Exercise instructions: Repeat all entries exactly.

Saved entries:
- - -
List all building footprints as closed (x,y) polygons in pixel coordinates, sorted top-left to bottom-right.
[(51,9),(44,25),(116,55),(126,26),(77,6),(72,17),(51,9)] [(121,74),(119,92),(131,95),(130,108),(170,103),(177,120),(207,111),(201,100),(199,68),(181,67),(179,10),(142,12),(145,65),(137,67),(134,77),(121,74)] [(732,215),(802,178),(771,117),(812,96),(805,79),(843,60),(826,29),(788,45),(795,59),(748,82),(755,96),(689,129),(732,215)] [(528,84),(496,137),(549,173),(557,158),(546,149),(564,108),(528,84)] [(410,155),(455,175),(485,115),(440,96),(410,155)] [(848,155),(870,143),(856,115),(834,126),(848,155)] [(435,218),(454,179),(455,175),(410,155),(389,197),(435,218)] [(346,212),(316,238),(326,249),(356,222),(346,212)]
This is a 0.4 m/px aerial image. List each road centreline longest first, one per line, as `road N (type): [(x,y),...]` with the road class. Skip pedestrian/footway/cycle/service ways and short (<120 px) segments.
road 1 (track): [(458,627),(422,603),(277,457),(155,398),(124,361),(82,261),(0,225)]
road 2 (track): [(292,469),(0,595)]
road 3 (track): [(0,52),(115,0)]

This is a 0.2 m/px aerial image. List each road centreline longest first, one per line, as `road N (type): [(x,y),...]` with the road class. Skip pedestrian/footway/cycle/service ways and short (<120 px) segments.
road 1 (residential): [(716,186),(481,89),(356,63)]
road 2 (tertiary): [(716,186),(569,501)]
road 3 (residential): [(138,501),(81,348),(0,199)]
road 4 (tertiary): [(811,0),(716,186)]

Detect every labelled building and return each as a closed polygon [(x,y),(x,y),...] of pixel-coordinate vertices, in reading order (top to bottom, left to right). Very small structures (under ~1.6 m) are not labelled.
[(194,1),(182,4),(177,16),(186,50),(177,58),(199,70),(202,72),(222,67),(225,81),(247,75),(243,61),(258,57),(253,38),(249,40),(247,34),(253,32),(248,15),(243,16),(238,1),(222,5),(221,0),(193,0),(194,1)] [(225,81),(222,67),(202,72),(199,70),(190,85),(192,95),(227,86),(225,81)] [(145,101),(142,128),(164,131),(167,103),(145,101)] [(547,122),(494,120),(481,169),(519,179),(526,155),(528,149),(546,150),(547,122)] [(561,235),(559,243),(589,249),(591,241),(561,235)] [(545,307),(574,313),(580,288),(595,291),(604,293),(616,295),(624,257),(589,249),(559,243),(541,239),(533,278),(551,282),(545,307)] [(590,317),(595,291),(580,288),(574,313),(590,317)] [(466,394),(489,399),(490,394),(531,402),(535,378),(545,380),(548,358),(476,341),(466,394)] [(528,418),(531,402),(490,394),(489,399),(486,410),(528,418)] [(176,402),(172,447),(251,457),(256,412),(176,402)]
- - -
Answer for the task:
List all building footprints as closed (x,y) polygons in pixel coordinates, sorted top-left to bottom-right.
[(51,9),(44,25),(116,55),(126,26),(77,6),(72,17),(51,9)] [(121,74),(119,92),(131,95),(130,108),(170,103),(177,120),(207,111),(201,100),(199,68),(181,67),(179,10),(142,12),(145,65),(137,67),(134,77),(121,74)] [(732,215),(802,178),(771,117),(812,96),(805,79),(843,60),(826,29),(788,45),(795,59),(748,82),(755,96),(689,129),(732,215)] [(528,84),(496,137),(549,173),(557,158),(546,149),(564,108),(528,84)] [(410,155),(455,175),(485,115),(440,96),(410,155)] [(848,155),(870,143),(856,115),(834,126),(848,155)] [(435,218),(454,179),(455,175),(410,155),(389,197),(435,218)] [(346,212),(316,238),(326,249),(356,222),(346,212)]
This is a 0.4 m/px aerial image. List each road centreline longest first, one per line, as `road N (type): [(x,y),...]` with the road class. Skip pedestrian/footway/cycle/service ways and short (<120 px) segments.
road 1 (track): [(458,627),(422,603),(277,457),(155,398),(124,361),(82,261),(0,225)]
road 2 (track): [(292,469),(0,595)]
road 3 (track): [(0,52),(115,0)]

This is a 0.2 m/px aerial image. List each road centreline longest first, one per line, as `road N (type): [(x,y),...]` with the road class. Skip pedestrian/footway/cycle/service ways and short (<120 px) segments.
road 1 (residential): [(716,186),(481,89),(356,63)]
road 2 (tertiary): [(716,186),(569,501)]
road 3 (residential): [(138,501),(81,348),(0,199)]
road 4 (tertiary): [(811,0),(716,186)]

Detect every labelled building and return each as a closed polygon [(x,y),(x,y),...] of pixel-coordinate vertices, in reading order (top to bottom, left to right). Very small structures (under ~1.6 m) are not labelled.
[(194,1),(182,4),(177,16),(186,50),(177,58),(199,70),(202,72),(222,67),(225,81),(247,75),(243,61),(258,57),(253,38),(249,40),(247,34),(253,32),(248,15),(243,16),(238,1),(222,5),(221,0),(193,0),(194,1)] [(225,81),(222,67),(202,72),(199,70),(190,85),(192,95),(227,86),(225,81)] [(145,101),(142,128),(164,131),(167,103),(145,101)] [(547,122),(494,120),(481,169),(519,179),(526,155),(528,149),(546,150),(547,122)] [(561,235),(559,243),(589,249),(591,241),(561,235)] [(545,307),(574,313),(580,288),(595,291),(604,293),(616,295),(624,257),(589,249),(559,243),(541,239),(533,278),(551,282),(545,307)] [(590,317),(595,291),(580,288),(574,313),(590,317)] [(466,394),(489,399),(490,394),(531,402),(535,378),(545,380),(548,358),(476,341),(466,394)] [(528,418),(531,402),(490,394),(489,399),(486,410),(528,418)] [(176,402),(172,447),(251,457),(256,412),(176,402)]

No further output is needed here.